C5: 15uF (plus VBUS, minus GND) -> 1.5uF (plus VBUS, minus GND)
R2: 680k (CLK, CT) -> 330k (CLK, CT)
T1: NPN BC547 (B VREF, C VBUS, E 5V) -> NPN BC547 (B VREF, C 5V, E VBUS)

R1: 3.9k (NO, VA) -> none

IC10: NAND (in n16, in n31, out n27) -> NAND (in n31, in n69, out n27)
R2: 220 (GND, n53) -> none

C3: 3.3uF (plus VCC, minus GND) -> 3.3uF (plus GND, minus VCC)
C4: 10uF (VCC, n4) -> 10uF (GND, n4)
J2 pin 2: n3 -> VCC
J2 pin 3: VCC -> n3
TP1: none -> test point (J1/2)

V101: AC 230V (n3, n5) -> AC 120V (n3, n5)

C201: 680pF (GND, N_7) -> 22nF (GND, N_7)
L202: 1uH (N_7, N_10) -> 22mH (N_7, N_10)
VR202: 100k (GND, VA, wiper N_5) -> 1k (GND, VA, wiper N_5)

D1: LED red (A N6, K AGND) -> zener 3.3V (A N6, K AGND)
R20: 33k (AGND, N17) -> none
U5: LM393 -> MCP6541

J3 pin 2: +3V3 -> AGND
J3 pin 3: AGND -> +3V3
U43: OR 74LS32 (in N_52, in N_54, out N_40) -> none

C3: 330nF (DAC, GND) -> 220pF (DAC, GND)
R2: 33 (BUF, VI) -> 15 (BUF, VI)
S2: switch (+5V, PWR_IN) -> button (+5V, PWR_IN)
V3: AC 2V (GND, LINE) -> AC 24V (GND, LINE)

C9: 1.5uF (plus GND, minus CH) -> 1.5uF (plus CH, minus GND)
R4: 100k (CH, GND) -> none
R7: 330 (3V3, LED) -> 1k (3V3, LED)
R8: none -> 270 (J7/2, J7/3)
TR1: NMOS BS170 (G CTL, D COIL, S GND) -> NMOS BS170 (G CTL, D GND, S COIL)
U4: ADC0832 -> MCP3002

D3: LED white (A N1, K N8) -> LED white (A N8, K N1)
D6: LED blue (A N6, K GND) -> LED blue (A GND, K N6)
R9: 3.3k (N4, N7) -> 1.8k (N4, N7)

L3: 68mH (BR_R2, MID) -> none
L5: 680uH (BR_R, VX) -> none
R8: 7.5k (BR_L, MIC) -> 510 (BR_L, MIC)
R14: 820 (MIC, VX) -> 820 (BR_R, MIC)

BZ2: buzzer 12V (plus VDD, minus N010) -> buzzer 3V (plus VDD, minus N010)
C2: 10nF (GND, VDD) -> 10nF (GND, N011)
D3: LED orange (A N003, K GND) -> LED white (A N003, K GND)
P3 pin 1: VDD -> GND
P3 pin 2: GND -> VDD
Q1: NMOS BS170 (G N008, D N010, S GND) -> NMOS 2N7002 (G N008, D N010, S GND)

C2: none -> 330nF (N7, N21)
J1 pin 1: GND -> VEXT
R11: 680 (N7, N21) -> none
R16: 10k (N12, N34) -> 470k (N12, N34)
□ □ □ □ □
### EXERCISE DESCRIPTION
Keep every word the same. Retype all the material.

### ANSWER SPACE
C5: 15uF (plus VBUS, minus GND) -> 1.5uF (plus VBUS, minus GND)
R2: 680k (CLK, CT) -> 330k (CLK, CT)
T1: NPN BC547 (B VREF, C VBUS, E 5V) -> NPN BC547 (B VREF, C 5V, E VBUS)

R1: 3.9k (NO, VA) -> none

IC10: NAND (in n16, in n31, out n27) -> NAND (in n31, in n69, out n27)
R2: 220 (GND, n53) -> none

C3: 3.3uF (plus VCC, minus GND) -> 3.3uF (plus GND, minus VCC)
C4: 10uF (VCC, n4) -> 10uF (GND, n4)
J2 pin 2: n3 -> VCC
J2 pin 3: VCC -> n3
TP1: none -> test point (J1/2)

V101: AC 230V (n3, n5) -> AC 120V (n3, n5)

C201: 680pF (GND, N_7) -> 22nF (GND, N_7)
L202: 1uH (N_7, N_10) -> 22mH (N_7, N_10)
VR202: 100k (GND, VA, wiper N_5) -> 1k (GND, VA, wiper N_5)

D1: LED red (A N6, K AGND) -> zener 3.3V (A N6, K AGND)
R20: 33k (AGND, N17) -> none
U5: LM393 -> MCP6541

J3 pin 2: +3V3 -> AGND
J3 pin 3: AGND -> +3V3
U43: OR 74LS32 (in N_52, in N_54, out N_40) -> none

C3: 330nF (DAC, GND) -> 220pF (DAC, GND)
R2: 33 (BUF, VI) -> 15 (BUF, VI)
S2: switch (+5V, PWR_IN) -> button (+5V, PWR_IN)
V3: AC 2V (GND, LINE) -> AC 24V (GND, LINE)

C9: 1.5uF (plus GND, minus CH) -> 1.5uF (plus CH, minus GND)
R4: 100k (CH, GND) -> none
R7: 330 (3V3, LED) -> 1k (3V3, LED)
R8: none -> 270 (J7/2, J7/3)
TR1: NMOS BS170 (G CTL, D COIL, S GND) -> NMOS BS170 (G CTL, D GND, S COIL)
U4: ADC0832 -> MCP3002

D3: LED white (A N1, K N8) -> LED white (A N8, K N1)
D6: LED blue (A N6, K GND) -> LED blue (A GND, K N6)
R9: 3.3k (N4, N7) -> 1.8k (N4, N7)

L3: 68mH (BR_R2, MID) -> none
L5: 680uH (BR_R, VX) -> none
R8: 7.5k (BR_L, MIC) -> 510 (BR_L, MIC)
R14: 820 (MIC, VX) -> 820 (BR_R, MIC)

BZ2: buzzer 12V (plus VDD, minus N010) -> buzzer 3V (plus VDD, minus N010)
C2: 10nF (GND, VDD) -> 10nF (GND, N011)
D3: LED orange (A N003, K GND) -> LED white (A N003, K GND)
P3 pin 1: VDD -> GND
P3 pin 2: GND -> VDD
Q1: NMOS BS170 (G N008, D N010, S GND) -> NMOS 2N7002 (G N008, D N010, S GND)

C2: none -> 330nF (N7, N21)
J1 pin 1: GND -> VEXT
R11: 680 (N7, N21) -> none
R16: 10k (N12, N34) -> 470k (N12, N34)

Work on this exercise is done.